_INSTRUCTIONS TO FOLLOW_
Every line from the beginning of the records below up to the one holding "yellow plate C6:E6" should be quoted exactly; leave out the rest.

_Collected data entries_
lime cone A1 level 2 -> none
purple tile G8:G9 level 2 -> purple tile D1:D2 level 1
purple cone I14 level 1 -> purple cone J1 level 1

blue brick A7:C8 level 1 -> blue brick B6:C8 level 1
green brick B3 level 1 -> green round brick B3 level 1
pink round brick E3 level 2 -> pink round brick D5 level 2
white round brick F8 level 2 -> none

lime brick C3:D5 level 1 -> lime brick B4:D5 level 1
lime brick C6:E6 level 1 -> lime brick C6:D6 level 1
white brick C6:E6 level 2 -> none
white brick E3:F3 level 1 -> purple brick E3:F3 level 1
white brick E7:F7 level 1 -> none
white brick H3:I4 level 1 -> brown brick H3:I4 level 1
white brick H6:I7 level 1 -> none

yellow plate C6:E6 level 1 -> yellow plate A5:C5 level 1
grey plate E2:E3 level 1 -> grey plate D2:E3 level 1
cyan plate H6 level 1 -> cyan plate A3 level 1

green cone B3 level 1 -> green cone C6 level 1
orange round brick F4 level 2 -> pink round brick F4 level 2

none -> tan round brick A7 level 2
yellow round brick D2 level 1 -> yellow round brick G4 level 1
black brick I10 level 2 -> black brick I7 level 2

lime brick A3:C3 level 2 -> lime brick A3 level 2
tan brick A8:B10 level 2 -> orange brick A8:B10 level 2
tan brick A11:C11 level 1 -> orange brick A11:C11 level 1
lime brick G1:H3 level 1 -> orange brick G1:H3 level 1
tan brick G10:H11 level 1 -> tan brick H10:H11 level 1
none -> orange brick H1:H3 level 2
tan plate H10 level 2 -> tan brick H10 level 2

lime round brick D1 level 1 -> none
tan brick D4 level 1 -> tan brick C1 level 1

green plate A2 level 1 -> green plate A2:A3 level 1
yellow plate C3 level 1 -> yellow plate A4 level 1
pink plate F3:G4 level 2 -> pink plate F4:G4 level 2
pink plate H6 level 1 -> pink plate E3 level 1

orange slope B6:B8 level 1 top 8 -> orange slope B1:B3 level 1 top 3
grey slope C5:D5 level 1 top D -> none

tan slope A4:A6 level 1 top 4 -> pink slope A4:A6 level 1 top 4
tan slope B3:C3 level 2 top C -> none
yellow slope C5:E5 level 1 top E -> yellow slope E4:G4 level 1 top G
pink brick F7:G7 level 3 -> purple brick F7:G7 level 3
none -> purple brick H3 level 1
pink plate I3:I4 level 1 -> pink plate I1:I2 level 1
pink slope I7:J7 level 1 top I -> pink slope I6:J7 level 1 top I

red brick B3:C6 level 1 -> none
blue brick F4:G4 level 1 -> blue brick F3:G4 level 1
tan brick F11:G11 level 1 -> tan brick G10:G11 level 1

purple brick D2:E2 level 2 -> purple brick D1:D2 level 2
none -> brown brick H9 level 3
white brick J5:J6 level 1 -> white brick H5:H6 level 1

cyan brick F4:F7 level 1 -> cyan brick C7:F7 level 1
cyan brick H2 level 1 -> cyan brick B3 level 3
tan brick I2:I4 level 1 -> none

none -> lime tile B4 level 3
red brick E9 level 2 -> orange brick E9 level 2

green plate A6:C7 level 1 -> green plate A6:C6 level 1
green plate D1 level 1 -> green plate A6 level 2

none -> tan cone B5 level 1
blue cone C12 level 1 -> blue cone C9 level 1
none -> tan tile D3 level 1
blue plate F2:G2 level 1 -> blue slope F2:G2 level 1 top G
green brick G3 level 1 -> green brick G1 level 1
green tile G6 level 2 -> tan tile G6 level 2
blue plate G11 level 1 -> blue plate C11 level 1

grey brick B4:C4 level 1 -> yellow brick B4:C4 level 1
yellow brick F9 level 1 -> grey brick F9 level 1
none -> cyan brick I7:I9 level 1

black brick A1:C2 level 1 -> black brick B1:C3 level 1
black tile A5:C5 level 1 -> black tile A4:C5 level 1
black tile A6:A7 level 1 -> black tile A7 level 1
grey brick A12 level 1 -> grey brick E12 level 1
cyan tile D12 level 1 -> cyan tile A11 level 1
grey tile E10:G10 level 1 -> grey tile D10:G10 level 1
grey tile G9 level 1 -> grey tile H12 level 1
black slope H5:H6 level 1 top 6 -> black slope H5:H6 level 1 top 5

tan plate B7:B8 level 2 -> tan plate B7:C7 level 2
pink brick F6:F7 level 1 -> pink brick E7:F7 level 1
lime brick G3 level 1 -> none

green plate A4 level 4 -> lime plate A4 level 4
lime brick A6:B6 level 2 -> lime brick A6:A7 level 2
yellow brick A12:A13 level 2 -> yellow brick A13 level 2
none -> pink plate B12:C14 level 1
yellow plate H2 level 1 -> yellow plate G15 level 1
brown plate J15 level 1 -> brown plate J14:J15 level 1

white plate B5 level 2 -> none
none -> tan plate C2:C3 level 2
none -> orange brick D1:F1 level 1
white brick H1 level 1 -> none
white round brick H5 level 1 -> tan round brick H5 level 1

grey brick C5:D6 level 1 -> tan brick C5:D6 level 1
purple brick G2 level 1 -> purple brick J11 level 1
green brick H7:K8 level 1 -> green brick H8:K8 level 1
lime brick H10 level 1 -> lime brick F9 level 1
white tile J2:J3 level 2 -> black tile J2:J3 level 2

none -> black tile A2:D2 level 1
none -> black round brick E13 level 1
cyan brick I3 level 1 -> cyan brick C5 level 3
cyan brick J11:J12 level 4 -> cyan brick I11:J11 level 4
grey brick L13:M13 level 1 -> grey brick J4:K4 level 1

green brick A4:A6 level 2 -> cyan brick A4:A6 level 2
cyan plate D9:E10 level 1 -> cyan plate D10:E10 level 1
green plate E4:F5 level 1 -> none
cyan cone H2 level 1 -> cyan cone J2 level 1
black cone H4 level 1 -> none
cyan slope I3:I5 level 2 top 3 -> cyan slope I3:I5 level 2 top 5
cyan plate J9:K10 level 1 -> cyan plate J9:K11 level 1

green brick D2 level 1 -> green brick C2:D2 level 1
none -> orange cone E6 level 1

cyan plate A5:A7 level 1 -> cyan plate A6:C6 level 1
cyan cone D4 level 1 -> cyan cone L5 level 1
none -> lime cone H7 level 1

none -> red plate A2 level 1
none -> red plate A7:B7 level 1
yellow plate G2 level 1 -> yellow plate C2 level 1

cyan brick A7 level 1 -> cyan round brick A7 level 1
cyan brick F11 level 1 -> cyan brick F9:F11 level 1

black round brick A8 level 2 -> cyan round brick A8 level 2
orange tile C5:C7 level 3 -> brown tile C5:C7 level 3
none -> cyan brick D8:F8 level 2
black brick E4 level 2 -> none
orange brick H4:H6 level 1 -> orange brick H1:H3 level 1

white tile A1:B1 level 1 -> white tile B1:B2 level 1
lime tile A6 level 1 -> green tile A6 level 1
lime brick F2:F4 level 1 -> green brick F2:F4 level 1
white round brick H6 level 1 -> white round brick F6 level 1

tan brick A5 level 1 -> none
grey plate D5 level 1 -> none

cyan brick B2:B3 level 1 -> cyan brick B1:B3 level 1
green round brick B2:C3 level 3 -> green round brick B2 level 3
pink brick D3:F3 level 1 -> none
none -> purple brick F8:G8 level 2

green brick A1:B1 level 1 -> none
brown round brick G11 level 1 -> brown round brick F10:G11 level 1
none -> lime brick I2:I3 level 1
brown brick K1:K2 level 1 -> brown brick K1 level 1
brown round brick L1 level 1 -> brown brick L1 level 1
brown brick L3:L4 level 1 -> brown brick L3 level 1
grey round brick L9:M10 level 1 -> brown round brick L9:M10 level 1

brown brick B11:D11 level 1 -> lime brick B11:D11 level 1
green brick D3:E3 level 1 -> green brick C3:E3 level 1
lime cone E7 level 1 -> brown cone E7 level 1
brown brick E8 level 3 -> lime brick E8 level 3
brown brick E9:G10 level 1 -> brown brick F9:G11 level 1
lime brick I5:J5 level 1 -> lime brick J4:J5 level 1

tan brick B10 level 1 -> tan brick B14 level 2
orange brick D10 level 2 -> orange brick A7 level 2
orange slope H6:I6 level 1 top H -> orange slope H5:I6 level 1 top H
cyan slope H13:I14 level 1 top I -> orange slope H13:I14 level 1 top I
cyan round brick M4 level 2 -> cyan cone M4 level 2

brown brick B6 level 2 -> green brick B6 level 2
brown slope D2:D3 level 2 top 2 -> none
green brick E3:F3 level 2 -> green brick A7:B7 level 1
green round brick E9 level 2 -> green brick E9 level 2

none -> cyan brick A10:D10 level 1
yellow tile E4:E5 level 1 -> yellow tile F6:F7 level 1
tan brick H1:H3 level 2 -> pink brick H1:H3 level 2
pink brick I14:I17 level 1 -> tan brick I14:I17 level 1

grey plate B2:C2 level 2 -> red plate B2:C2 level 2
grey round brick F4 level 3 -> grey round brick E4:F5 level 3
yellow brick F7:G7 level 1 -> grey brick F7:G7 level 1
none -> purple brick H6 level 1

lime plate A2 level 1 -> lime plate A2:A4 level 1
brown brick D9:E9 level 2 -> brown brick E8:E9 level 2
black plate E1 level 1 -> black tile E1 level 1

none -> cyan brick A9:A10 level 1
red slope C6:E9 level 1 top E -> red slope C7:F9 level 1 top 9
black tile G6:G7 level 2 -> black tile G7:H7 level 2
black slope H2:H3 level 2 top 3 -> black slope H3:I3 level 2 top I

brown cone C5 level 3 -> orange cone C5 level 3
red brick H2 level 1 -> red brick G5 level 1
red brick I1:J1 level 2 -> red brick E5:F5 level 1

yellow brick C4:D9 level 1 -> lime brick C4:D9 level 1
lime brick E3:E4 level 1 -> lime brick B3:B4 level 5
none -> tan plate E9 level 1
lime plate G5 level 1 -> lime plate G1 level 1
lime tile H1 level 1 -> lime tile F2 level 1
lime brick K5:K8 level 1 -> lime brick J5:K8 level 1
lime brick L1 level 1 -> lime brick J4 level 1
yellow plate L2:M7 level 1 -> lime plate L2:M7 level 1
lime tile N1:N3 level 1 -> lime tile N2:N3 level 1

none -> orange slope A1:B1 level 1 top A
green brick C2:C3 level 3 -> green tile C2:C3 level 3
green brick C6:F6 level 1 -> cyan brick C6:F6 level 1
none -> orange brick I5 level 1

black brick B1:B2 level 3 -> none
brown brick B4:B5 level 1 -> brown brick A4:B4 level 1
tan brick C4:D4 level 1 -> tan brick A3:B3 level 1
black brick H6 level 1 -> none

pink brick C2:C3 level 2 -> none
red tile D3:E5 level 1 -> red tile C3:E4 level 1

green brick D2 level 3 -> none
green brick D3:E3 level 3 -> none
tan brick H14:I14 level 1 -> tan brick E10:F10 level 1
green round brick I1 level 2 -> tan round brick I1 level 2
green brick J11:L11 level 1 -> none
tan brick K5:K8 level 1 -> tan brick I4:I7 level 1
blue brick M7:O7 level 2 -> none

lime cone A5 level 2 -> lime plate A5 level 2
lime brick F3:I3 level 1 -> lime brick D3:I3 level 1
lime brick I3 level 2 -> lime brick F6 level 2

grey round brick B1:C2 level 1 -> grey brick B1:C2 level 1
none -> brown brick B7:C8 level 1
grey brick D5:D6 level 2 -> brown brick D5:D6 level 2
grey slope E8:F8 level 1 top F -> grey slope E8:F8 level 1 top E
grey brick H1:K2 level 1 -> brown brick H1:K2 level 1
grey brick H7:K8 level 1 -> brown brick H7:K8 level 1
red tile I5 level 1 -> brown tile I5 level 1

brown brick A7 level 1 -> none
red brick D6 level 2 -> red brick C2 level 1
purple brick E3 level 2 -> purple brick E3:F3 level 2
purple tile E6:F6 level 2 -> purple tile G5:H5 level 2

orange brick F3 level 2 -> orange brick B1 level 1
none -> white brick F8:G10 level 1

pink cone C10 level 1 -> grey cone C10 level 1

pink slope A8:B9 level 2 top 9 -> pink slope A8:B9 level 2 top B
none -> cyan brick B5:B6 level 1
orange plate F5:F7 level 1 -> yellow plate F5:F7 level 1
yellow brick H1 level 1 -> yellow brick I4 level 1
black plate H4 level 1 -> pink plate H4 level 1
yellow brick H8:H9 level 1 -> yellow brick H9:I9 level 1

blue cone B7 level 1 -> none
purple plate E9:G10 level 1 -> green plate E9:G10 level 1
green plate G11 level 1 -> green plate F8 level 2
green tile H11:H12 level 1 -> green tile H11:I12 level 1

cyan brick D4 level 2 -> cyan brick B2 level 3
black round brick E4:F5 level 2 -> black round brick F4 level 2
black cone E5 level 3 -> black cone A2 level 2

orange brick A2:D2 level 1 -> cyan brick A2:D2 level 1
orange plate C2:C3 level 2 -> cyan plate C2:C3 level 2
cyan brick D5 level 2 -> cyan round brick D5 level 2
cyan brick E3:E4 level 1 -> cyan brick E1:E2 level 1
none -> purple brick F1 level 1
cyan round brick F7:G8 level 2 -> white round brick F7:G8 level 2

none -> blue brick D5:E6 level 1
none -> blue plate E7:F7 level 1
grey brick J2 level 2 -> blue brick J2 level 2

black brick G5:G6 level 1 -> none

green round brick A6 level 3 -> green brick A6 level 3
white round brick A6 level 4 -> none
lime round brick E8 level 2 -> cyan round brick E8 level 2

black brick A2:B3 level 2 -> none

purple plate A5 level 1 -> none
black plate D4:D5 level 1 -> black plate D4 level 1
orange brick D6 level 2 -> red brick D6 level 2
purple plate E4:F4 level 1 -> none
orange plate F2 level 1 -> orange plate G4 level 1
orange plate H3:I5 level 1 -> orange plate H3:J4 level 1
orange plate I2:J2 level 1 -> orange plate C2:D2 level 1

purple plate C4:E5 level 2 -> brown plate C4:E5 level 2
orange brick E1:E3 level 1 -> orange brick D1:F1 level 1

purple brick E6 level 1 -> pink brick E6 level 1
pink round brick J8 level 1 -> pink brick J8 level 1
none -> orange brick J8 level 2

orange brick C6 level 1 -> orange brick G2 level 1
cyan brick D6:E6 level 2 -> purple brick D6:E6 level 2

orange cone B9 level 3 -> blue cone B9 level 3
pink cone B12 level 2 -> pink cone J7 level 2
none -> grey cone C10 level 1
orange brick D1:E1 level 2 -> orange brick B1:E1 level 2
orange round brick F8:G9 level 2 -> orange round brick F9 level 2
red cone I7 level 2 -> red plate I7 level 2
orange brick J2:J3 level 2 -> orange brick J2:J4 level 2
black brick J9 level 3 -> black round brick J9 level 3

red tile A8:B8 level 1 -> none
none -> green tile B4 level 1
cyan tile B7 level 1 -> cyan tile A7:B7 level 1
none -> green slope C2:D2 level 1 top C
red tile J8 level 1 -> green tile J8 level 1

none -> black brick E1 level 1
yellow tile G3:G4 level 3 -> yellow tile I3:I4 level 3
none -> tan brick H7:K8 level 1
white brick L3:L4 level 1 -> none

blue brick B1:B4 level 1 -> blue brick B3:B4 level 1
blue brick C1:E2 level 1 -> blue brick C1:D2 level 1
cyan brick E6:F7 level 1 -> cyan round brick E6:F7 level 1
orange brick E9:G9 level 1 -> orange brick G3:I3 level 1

_RESPONSE AREA_
lime cone A1 level 2 -> none
purple tile G8:G9 level 2 -> purple tile D1:D2 level 1
purple cone I14 level 1 -> purple cone J1 level 1

blue brick A7:C8 level 1 -> blue brick B6:C8 level 1
green brick B3 level 1 -> green round brick B3 level 1
pink round brick E3 level 2 -> pink round brick D5 level 2
white round brick F8 level 2 -> none

lime brick C3:D5 level 1 -> lime brick B4:D5 level 1
lime brick C6:E6 level 1 -> lime brick C6:D6 level 1
white brick C6:E6 level 2 -> none
white brick E3:F3 level 1 -> purple brick E3:F3 level 1
white brick E7:F7 level 1 -> none
white brick H3:I4 level 1 -> brown brick H3:I4 level 1
white brick H6:I7 level 1 -> none

yellow plate C6:E6 level 1 -> yellow plate A5:C5 level 1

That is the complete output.